[DATA PROVIDED — start]
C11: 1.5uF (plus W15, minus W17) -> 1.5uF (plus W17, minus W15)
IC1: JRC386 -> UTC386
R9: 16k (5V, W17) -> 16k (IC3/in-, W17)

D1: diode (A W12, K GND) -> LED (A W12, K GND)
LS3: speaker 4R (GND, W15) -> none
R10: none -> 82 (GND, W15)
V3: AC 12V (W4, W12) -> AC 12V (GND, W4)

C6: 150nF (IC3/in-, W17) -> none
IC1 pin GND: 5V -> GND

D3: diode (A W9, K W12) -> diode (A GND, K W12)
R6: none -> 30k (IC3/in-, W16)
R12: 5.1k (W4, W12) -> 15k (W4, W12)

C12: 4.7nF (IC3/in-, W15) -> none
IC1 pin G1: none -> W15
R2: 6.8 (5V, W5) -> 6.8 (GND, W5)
[DATA PROVIDED — finish]
This calls for an exact transcription of every entry above.

C11: 1.5uF (plus W15, minus W17) -> 1.5uF (plus W17, minus W15)
IC1: JRC386 -> UTC386
R9: 16k (5V, W17) -> 16k (IC3/in-, W17)

D1: diode (A W12, K GND) -> LED (A W12, K GND)
LS3: speaker 4R (GND, W15) -> none
R10: none -> 82 (GND, W15)
V3: AC 12V (W4, W12) -> AC 12V (GND, W4)

C6: 150nF (IC3/in-, W17) -> none
IC1 pin GND: 5V -> GND

D3: diode (A W9, K W12) -> diode (A GND, K W12)
R6: none -> 30k (IC3/in-, W16)
R12: 5.1k (W4, W12) -> 15k (W4, W12)

C12: 4.7nF (IC3/in-, W15) -> none
IC1 pin G1: none -> W15
R2: 6.8 (5V, W5) -> 6.8 (GND, W5)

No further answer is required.